## SUPPLIED INFORMATION
⟨
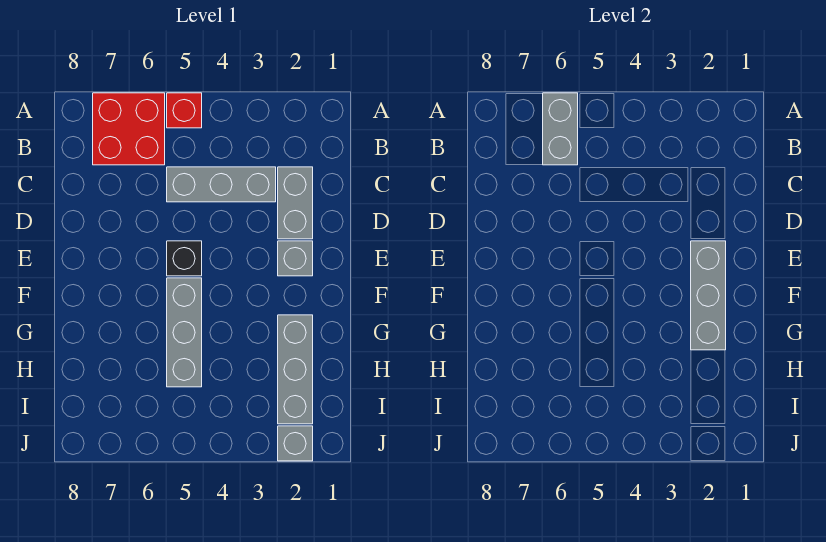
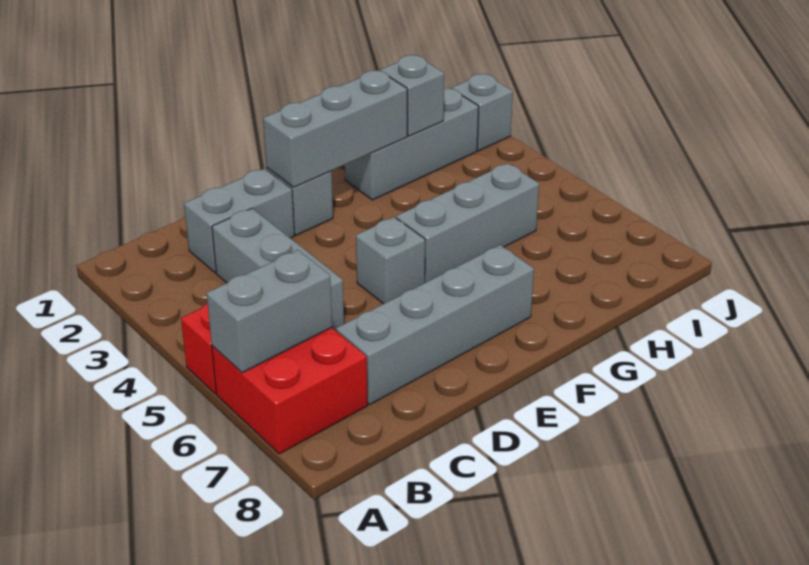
none -> grey brick C7:F7 level 1
black brick E5 level 1 -> grey brick E5 level 1
none -> grey brick H2 level 2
⟩
## TASK STATEMENT
Omit pictures and output the listing exactly.

## PROBLEM SOLUTION
none -> grey brick C7:F7 level 1
black brick E5 level 1 -> grey brick E5 level 1
none -> grey brick H2 level 2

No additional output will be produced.